▶ Provided records:
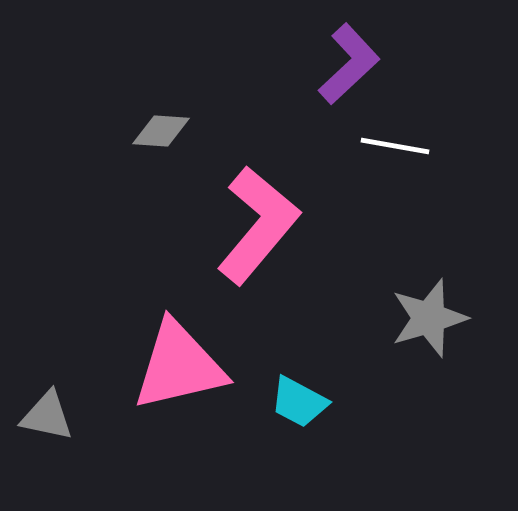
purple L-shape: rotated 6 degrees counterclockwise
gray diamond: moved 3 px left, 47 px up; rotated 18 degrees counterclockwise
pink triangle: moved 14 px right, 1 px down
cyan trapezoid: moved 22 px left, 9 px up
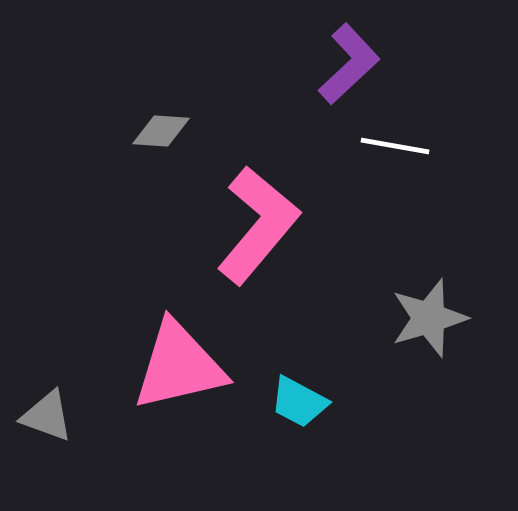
gray triangle: rotated 8 degrees clockwise
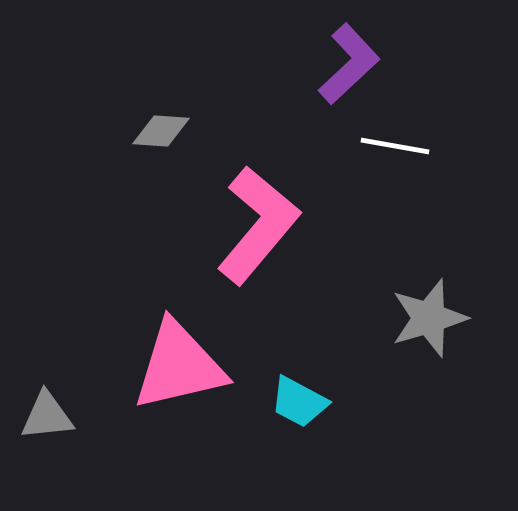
gray triangle: rotated 26 degrees counterclockwise
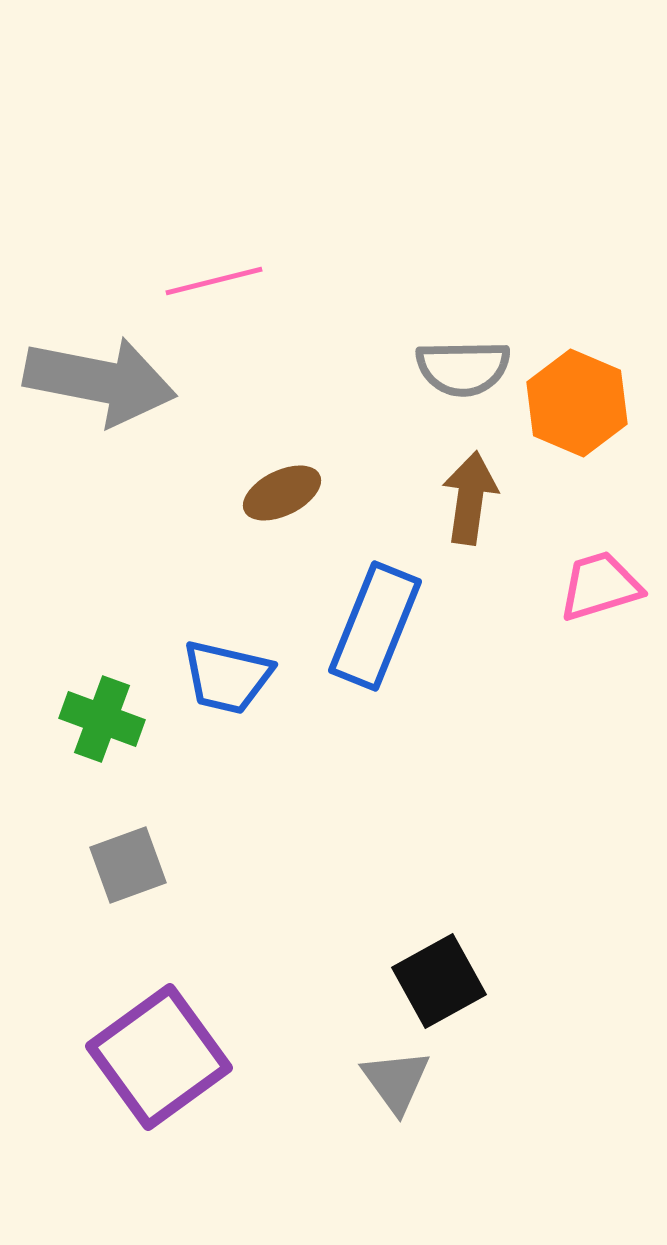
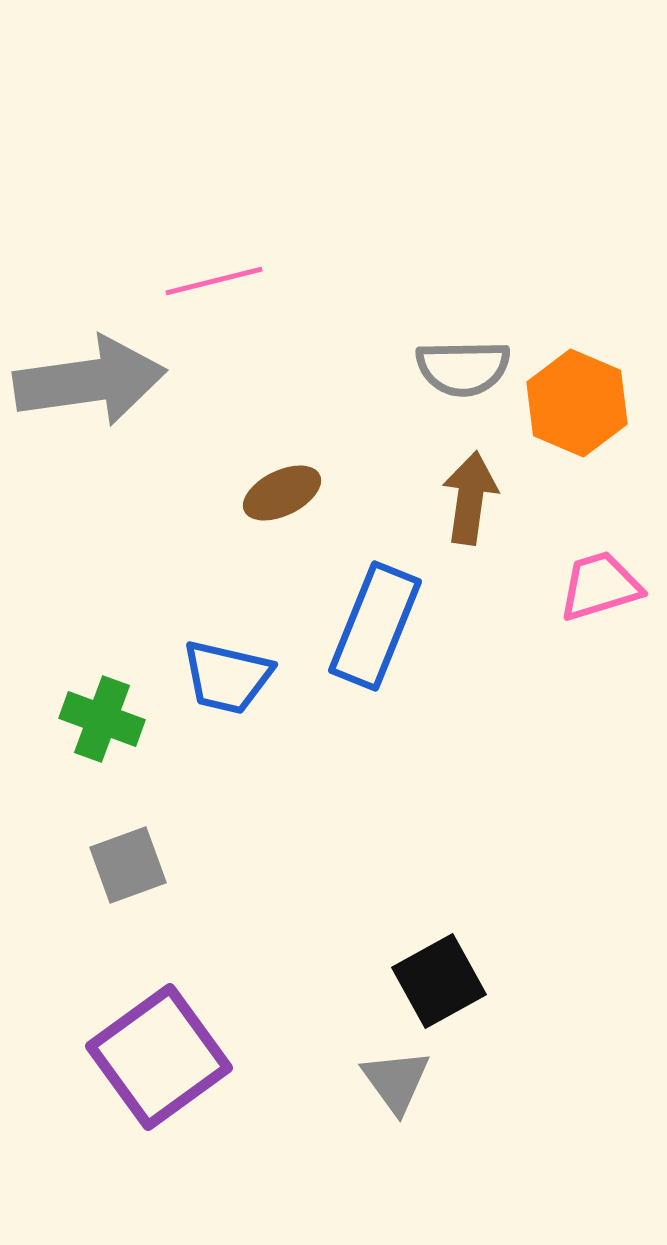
gray arrow: moved 10 px left; rotated 19 degrees counterclockwise
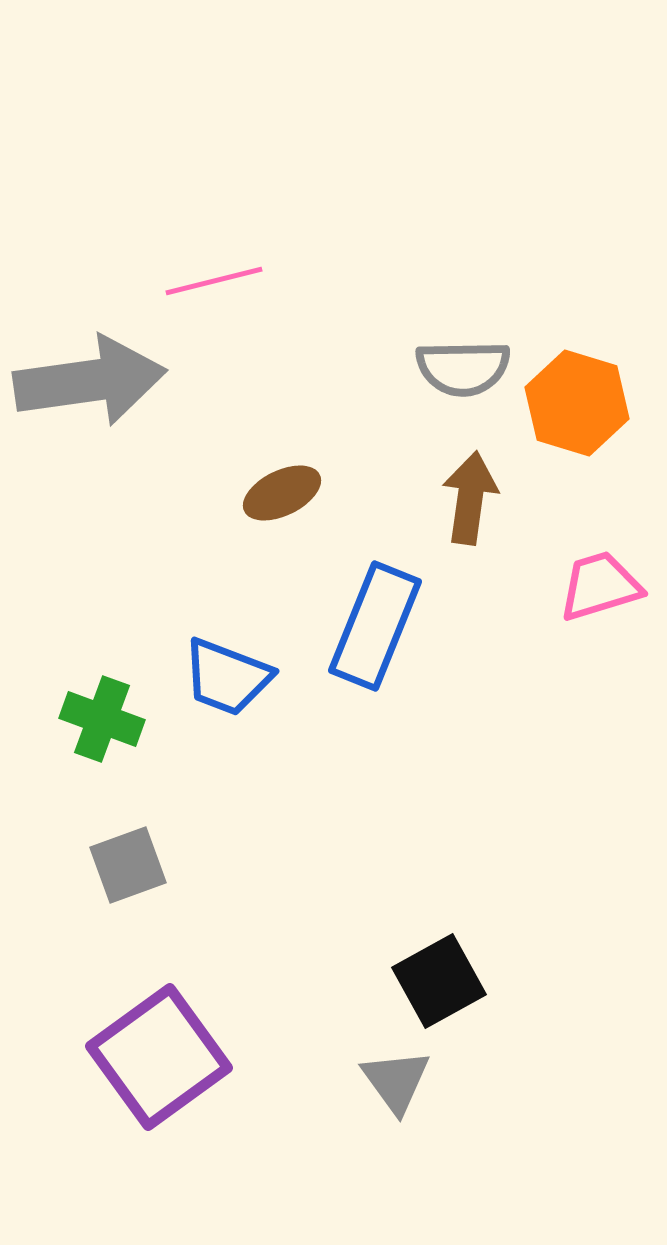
orange hexagon: rotated 6 degrees counterclockwise
blue trapezoid: rotated 8 degrees clockwise
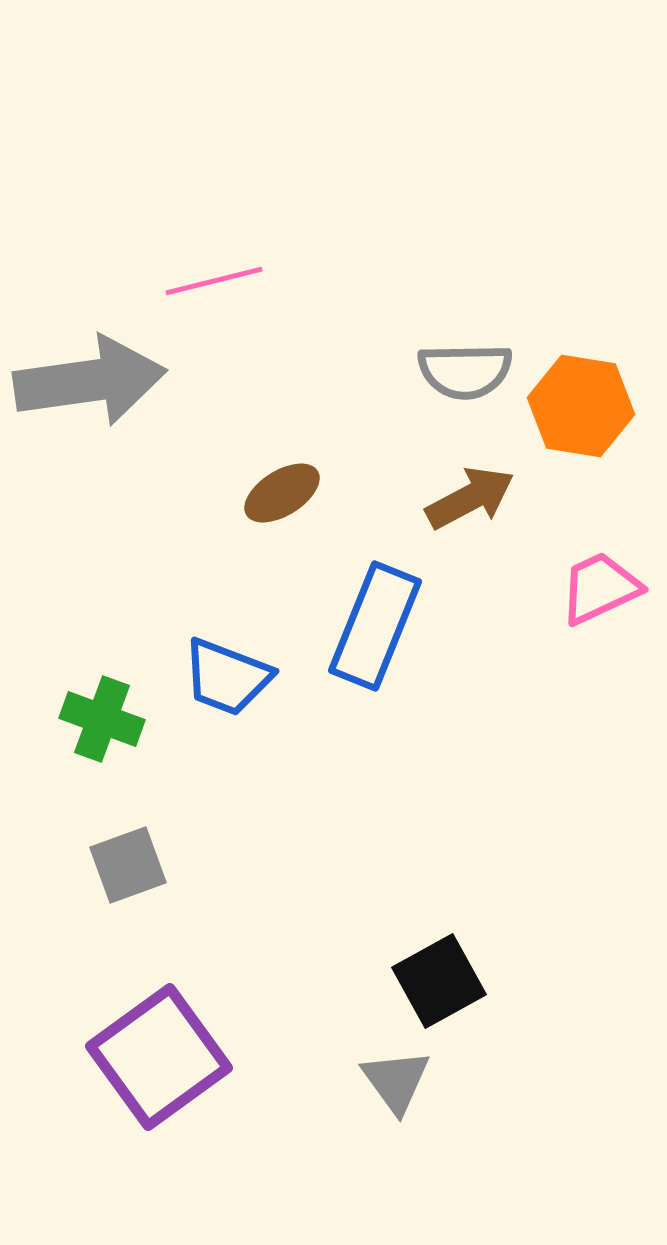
gray semicircle: moved 2 px right, 3 px down
orange hexagon: moved 4 px right, 3 px down; rotated 8 degrees counterclockwise
brown ellipse: rotated 6 degrees counterclockwise
brown arrow: rotated 54 degrees clockwise
pink trapezoid: moved 2 px down; rotated 8 degrees counterclockwise
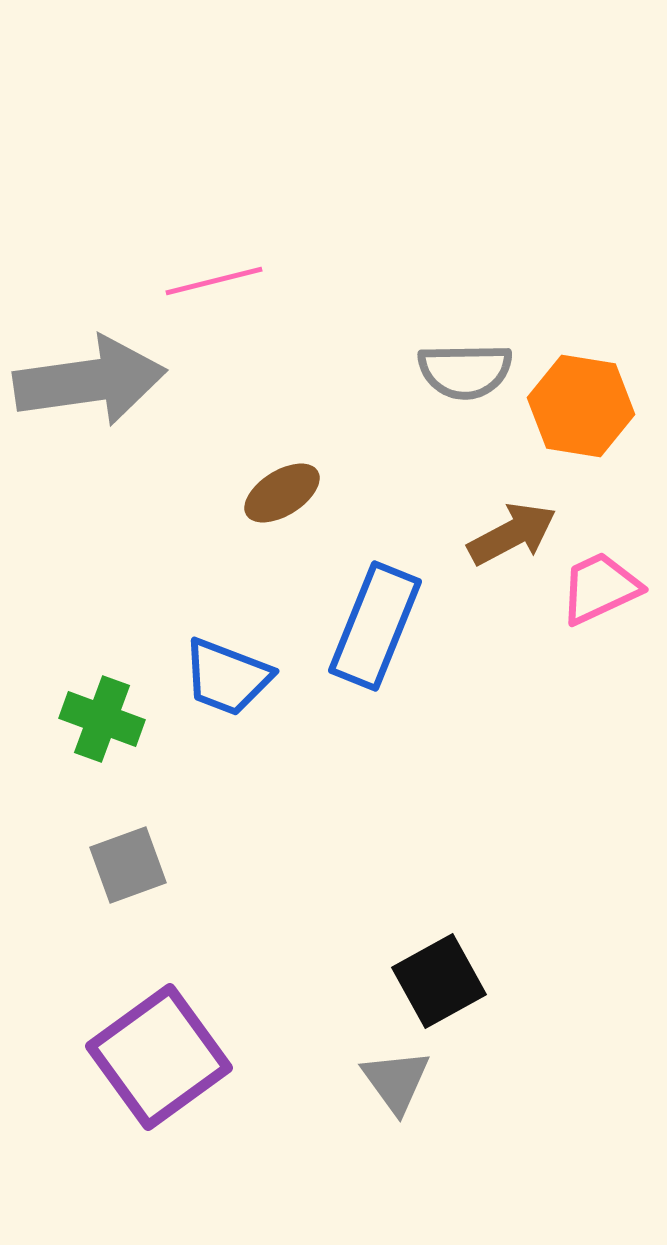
brown arrow: moved 42 px right, 36 px down
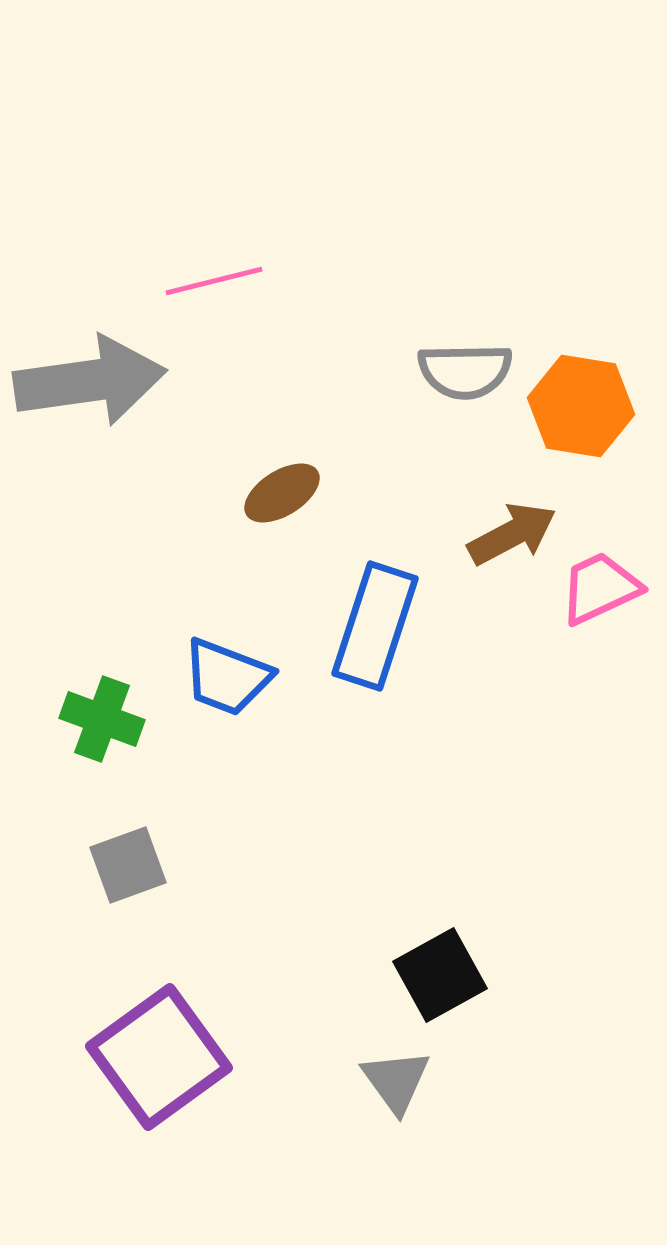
blue rectangle: rotated 4 degrees counterclockwise
black square: moved 1 px right, 6 px up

▶ Work required: Reproduce the entries word for word from the start through the line containing "brown arrow: moved 42 px right, 36 px down", leaving out the pictures.

▶ Exercise output:
purple L-shape: rotated 6 degrees counterclockwise
gray diamond: moved 3 px left, 47 px up; rotated 18 degrees counterclockwise
pink triangle: moved 14 px right, 1 px down
cyan trapezoid: moved 22 px left, 9 px up
gray triangle: rotated 8 degrees clockwise
gray triangle: rotated 26 degrees counterclockwise
gray arrow: moved 10 px left; rotated 19 degrees counterclockwise
orange hexagon: rotated 6 degrees counterclockwise
blue trapezoid: rotated 8 degrees clockwise
gray semicircle: moved 2 px right, 3 px down
orange hexagon: moved 4 px right, 3 px down; rotated 8 degrees counterclockwise
brown ellipse: rotated 6 degrees counterclockwise
brown arrow: rotated 54 degrees clockwise
pink trapezoid: moved 2 px down; rotated 8 degrees counterclockwise
brown arrow: moved 42 px right, 36 px down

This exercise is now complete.